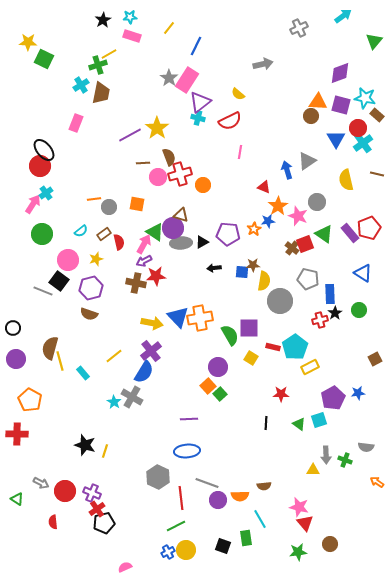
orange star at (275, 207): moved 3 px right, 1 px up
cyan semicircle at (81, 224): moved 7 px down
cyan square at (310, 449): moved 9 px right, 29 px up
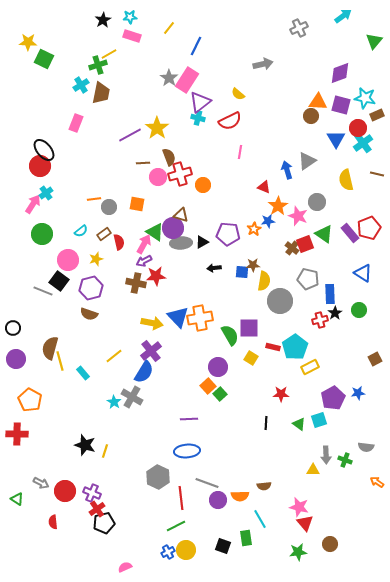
brown rectangle at (377, 115): rotated 64 degrees counterclockwise
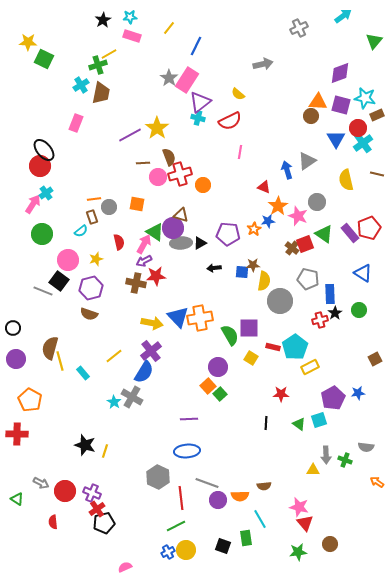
brown rectangle at (104, 234): moved 12 px left, 17 px up; rotated 72 degrees counterclockwise
black triangle at (202, 242): moved 2 px left, 1 px down
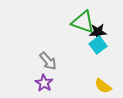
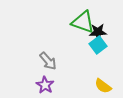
purple star: moved 1 px right, 2 px down
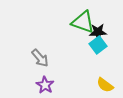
gray arrow: moved 8 px left, 3 px up
yellow semicircle: moved 2 px right, 1 px up
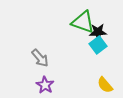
yellow semicircle: rotated 12 degrees clockwise
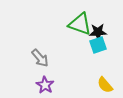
green triangle: moved 3 px left, 2 px down
cyan square: rotated 18 degrees clockwise
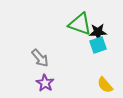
purple star: moved 2 px up
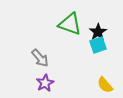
green triangle: moved 10 px left
black star: rotated 30 degrees counterclockwise
purple star: rotated 12 degrees clockwise
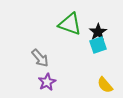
purple star: moved 2 px right, 1 px up
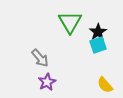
green triangle: moved 2 px up; rotated 40 degrees clockwise
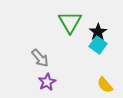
cyan square: rotated 36 degrees counterclockwise
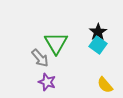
green triangle: moved 14 px left, 21 px down
purple star: rotated 24 degrees counterclockwise
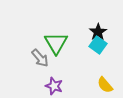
purple star: moved 7 px right, 4 px down
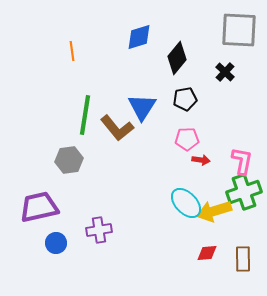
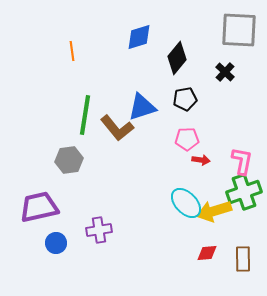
blue triangle: rotated 40 degrees clockwise
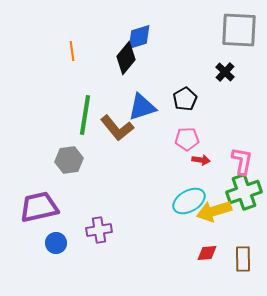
black diamond: moved 51 px left
black pentagon: rotated 20 degrees counterclockwise
cyan ellipse: moved 3 px right, 2 px up; rotated 76 degrees counterclockwise
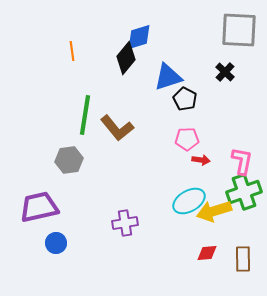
black pentagon: rotated 15 degrees counterclockwise
blue triangle: moved 26 px right, 30 px up
purple cross: moved 26 px right, 7 px up
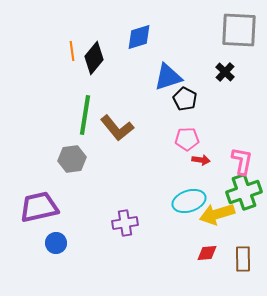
black diamond: moved 32 px left
gray hexagon: moved 3 px right, 1 px up
cyan ellipse: rotated 12 degrees clockwise
yellow arrow: moved 3 px right, 3 px down
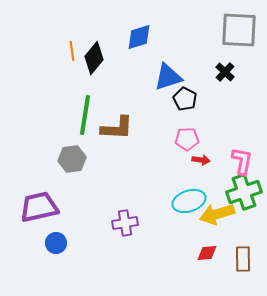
brown L-shape: rotated 48 degrees counterclockwise
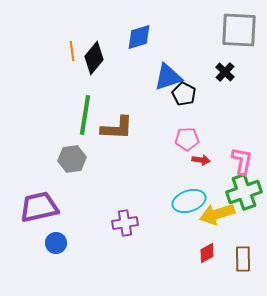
black pentagon: moved 1 px left, 5 px up
red diamond: rotated 25 degrees counterclockwise
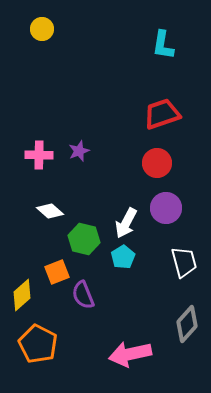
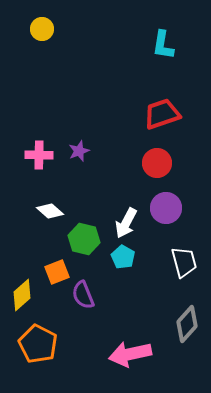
cyan pentagon: rotated 10 degrees counterclockwise
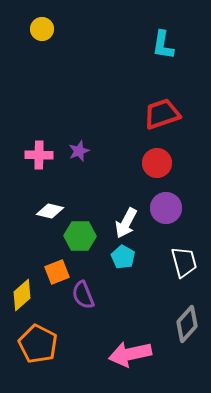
white diamond: rotated 28 degrees counterclockwise
green hexagon: moved 4 px left, 3 px up; rotated 12 degrees counterclockwise
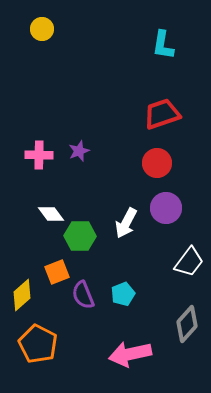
white diamond: moved 1 px right, 3 px down; rotated 40 degrees clockwise
cyan pentagon: moved 37 px down; rotated 20 degrees clockwise
white trapezoid: moved 5 px right; rotated 52 degrees clockwise
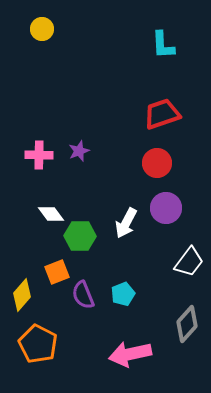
cyan L-shape: rotated 12 degrees counterclockwise
yellow diamond: rotated 8 degrees counterclockwise
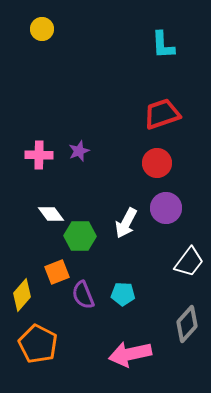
cyan pentagon: rotated 25 degrees clockwise
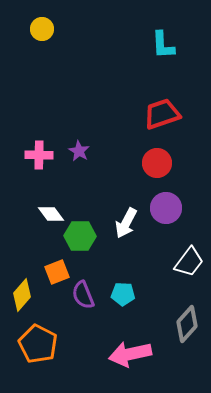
purple star: rotated 20 degrees counterclockwise
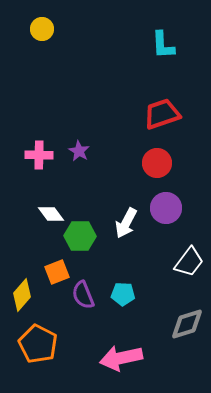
gray diamond: rotated 30 degrees clockwise
pink arrow: moved 9 px left, 4 px down
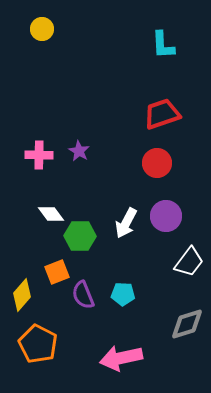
purple circle: moved 8 px down
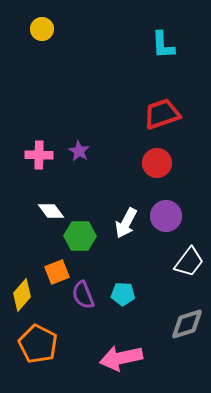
white diamond: moved 3 px up
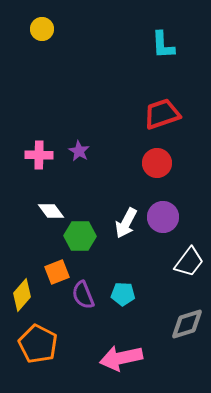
purple circle: moved 3 px left, 1 px down
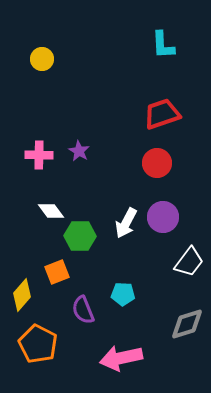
yellow circle: moved 30 px down
purple semicircle: moved 15 px down
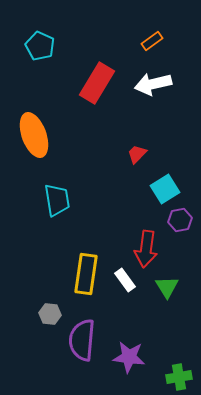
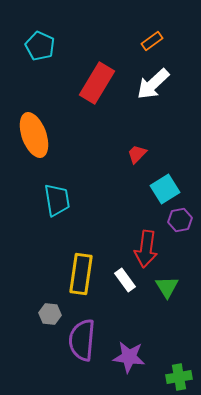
white arrow: rotated 30 degrees counterclockwise
yellow rectangle: moved 5 px left
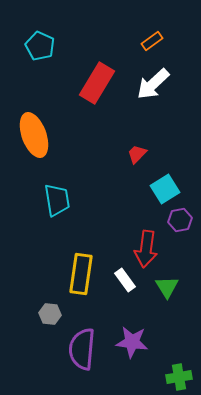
purple semicircle: moved 9 px down
purple star: moved 3 px right, 15 px up
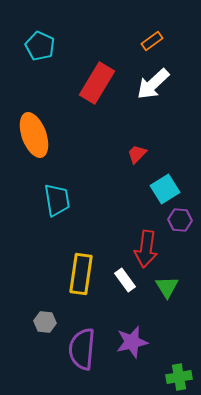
purple hexagon: rotated 15 degrees clockwise
gray hexagon: moved 5 px left, 8 px down
purple star: rotated 20 degrees counterclockwise
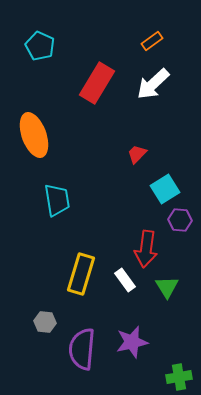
yellow rectangle: rotated 9 degrees clockwise
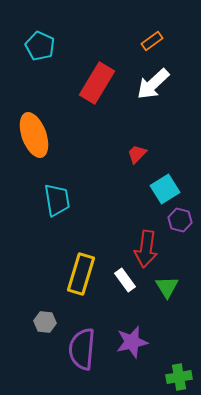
purple hexagon: rotated 10 degrees clockwise
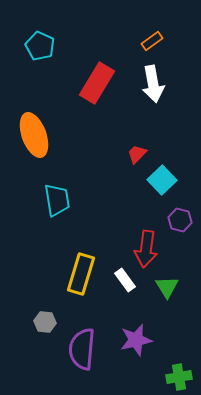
white arrow: rotated 57 degrees counterclockwise
cyan square: moved 3 px left, 9 px up; rotated 12 degrees counterclockwise
purple star: moved 4 px right, 2 px up
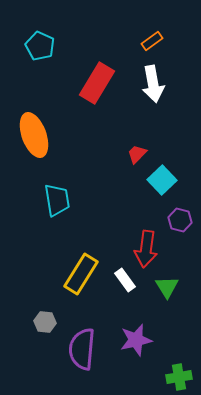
yellow rectangle: rotated 15 degrees clockwise
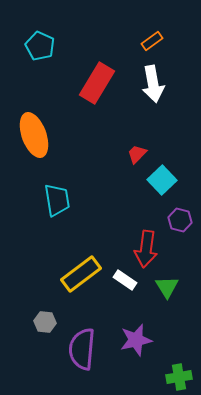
yellow rectangle: rotated 21 degrees clockwise
white rectangle: rotated 20 degrees counterclockwise
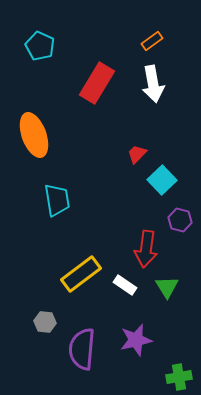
white rectangle: moved 5 px down
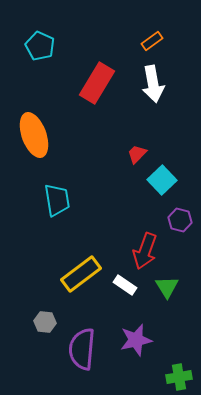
red arrow: moved 1 px left, 2 px down; rotated 12 degrees clockwise
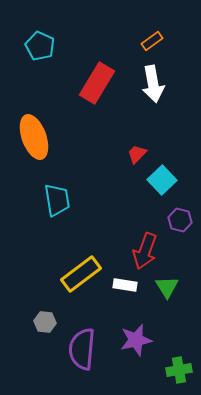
orange ellipse: moved 2 px down
white rectangle: rotated 25 degrees counterclockwise
green cross: moved 7 px up
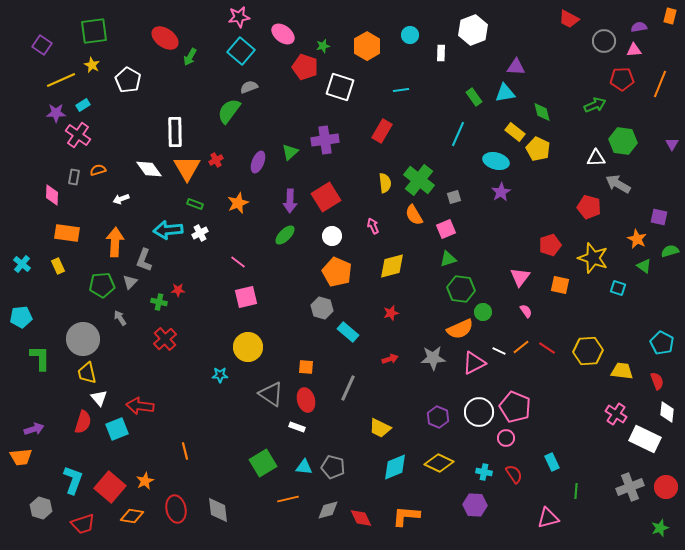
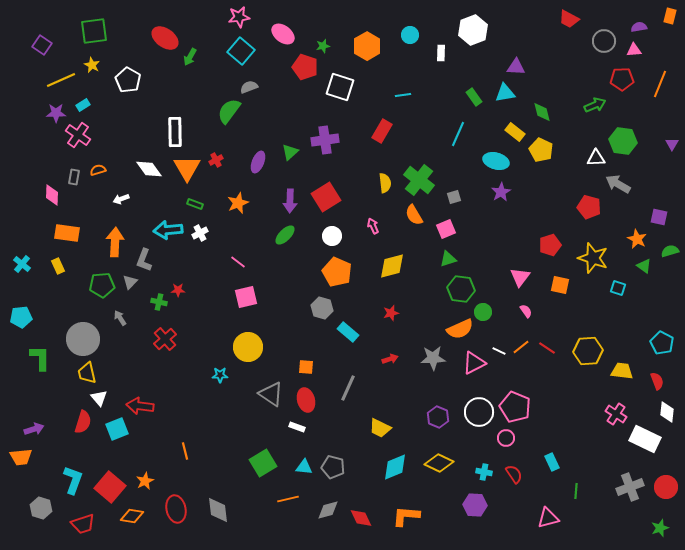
cyan line at (401, 90): moved 2 px right, 5 px down
yellow pentagon at (538, 149): moved 3 px right, 1 px down
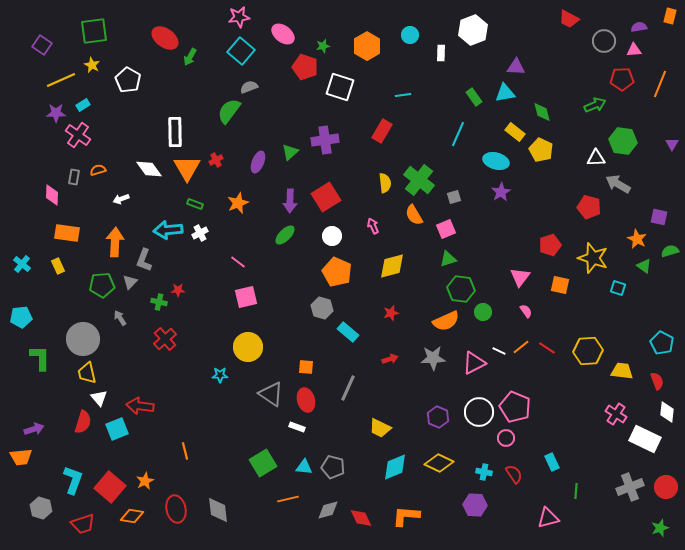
orange semicircle at (460, 329): moved 14 px left, 8 px up
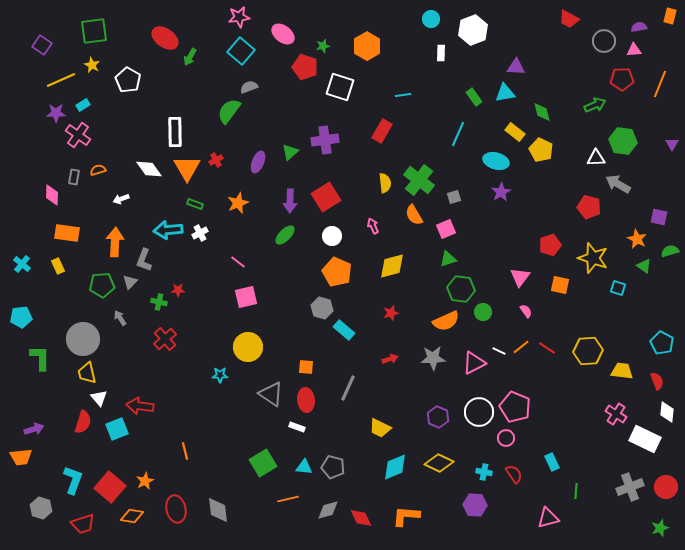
cyan circle at (410, 35): moved 21 px right, 16 px up
cyan rectangle at (348, 332): moved 4 px left, 2 px up
red ellipse at (306, 400): rotated 10 degrees clockwise
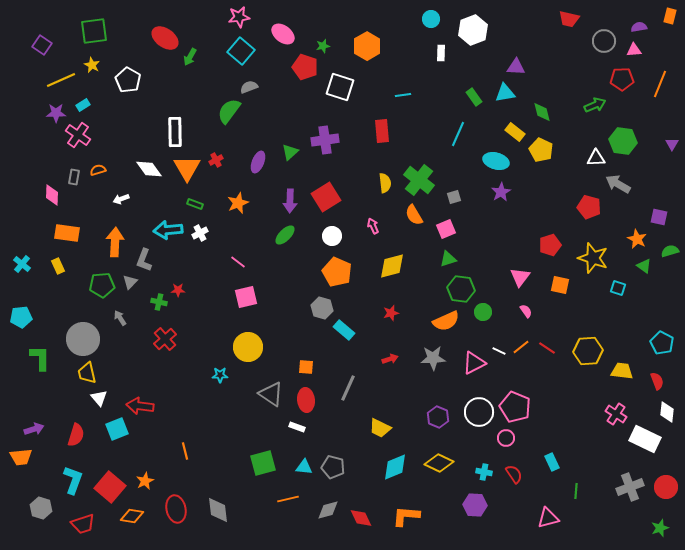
red trapezoid at (569, 19): rotated 15 degrees counterclockwise
red rectangle at (382, 131): rotated 35 degrees counterclockwise
red semicircle at (83, 422): moved 7 px left, 13 px down
green square at (263, 463): rotated 16 degrees clockwise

**********

Task statement: Reproduce every line of the material above word for word, leaving out the pictures.

Correct response:
orange star at (275, 207): moved 3 px right, 1 px up
cyan semicircle at (81, 224): moved 7 px down
cyan square at (310, 449): moved 9 px right, 29 px up
brown rectangle at (377, 115): rotated 64 degrees counterclockwise
brown rectangle at (104, 234): moved 12 px left, 17 px up; rotated 72 degrees counterclockwise
black triangle at (202, 242): moved 2 px left, 1 px down
purple star: moved 1 px right, 2 px down
gray arrow: moved 8 px left, 3 px up
yellow semicircle: moved 2 px right, 1 px up
yellow semicircle: rotated 12 degrees clockwise
green triangle: moved 3 px left, 2 px down
cyan square: rotated 18 degrees clockwise
purple star: moved 2 px up
green triangle: moved 10 px left
black star: rotated 30 degrees counterclockwise
purple star: rotated 12 degrees clockwise
purple star: moved 2 px right, 1 px up
green triangle: moved 2 px up; rotated 40 degrees clockwise
cyan square: rotated 36 degrees counterclockwise
green triangle: moved 14 px left, 21 px down
purple star: rotated 24 degrees counterclockwise
purple star: moved 7 px right, 4 px down
blue triangle: rotated 40 degrees clockwise
black diamond: moved 51 px left
black pentagon: rotated 20 degrees counterclockwise
cyan ellipse: moved 3 px right, 2 px up; rotated 76 degrees counterclockwise
black pentagon: rotated 15 degrees counterclockwise
blue triangle: moved 26 px right, 30 px up
purple cross: moved 26 px right, 7 px up
black diamond: moved 32 px left
gray hexagon: moved 3 px right, 1 px up
cyan ellipse: rotated 12 degrees clockwise
yellow arrow: moved 3 px right, 3 px down
brown L-shape: rotated 48 degrees counterclockwise
black pentagon: moved 1 px left, 5 px up
red diamond: rotated 25 degrees counterclockwise
cyan pentagon: rotated 10 degrees counterclockwise
white diamond: rotated 28 degrees counterclockwise
green hexagon: moved 4 px left, 3 px up; rotated 12 degrees counterclockwise
white diamond: moved 1 px right, 3 px down; rotated 40 degrees clockwise
cyan pentagon: moved 37 px down; rotated 20 degrees clockwise
white trapezoid: moved 5 px right; rotated 52 degrees clockwise
cyan L-shape: rotated 12 degrees counterclockwise
yellow diamond: rotated 8 degrees counterclockwise
cyan pentagon: rotated 25 degrees clockwise
purple star: rotated 20 degrees counterclockwise
gray diamond: rotated 30 degrees clockwise
pink arrow: moved 9 px left, 4 px down
purple circle: moved 8 px down
white diamond: moved 3 px up
purple circle: moved 3 px left, 1 px down
yellow circle: moved 30 px down
purple semicircle: moved 15 px down
white arrow: rotated 30 degrees counterclockwise
yellow rectangle: moved 5 px left
purple semicircle: moved 9 px down
purple star: moved 3 px right, 15 px up
purple hexagon: rotated 15 degrees clockwise
gray hexagon: moved 5 px left, 8 px down
purple star: rotated 20 degrees counterclockwise
yellow rectangle: rotated 9 degrees clockwise
purple hexagon: rotated 10 degrees clockwise
white arrow: rotated 57 degrees counterclockwise
cyan square: moved 3 px left, 9 px up; rotated 12 degrees counterclockwise
purple star: moved 4 px right, 2 px up
yellow rectangle: rotated 15 degrees clockwise
yellow rectangle: rotated 21 degrees clockwise
white rectangle: rotated 20 degrees counterclockwise
white rectangle: moved 5 px down
red arrow: moved 1 px left, 2 px down; rotated 12 degrees clockwise
orange ellipse: moved 2 px down
white rectangle: rotated 25 degrees counterclockwise
green cross: moved 7 px up
cyan line at (401, 90): moved 2 px right, 5 px down
yellow pentagon at (538, 149): moved 3 px right, 1 px down
orange semicircle at (460, 329): moved 14 px left, 8 px up
cyan circle at (410, 35): moved 21 px right, 16 px up
cyan rectangle at (348, 332): moved 4 px left, 2 px up
red ellipse at (306, 400): rotated 10 degrees clockwise
red trapezoid at (569, 19): rotated 15 degrees counterclockwise
red rectangle at (382, 131): rotated 35 degrees counterclockwise
red semicircle at (83, 422): moved 7 px left, 13 px down
green square at (263, 463): rotated 16 degrees clockwise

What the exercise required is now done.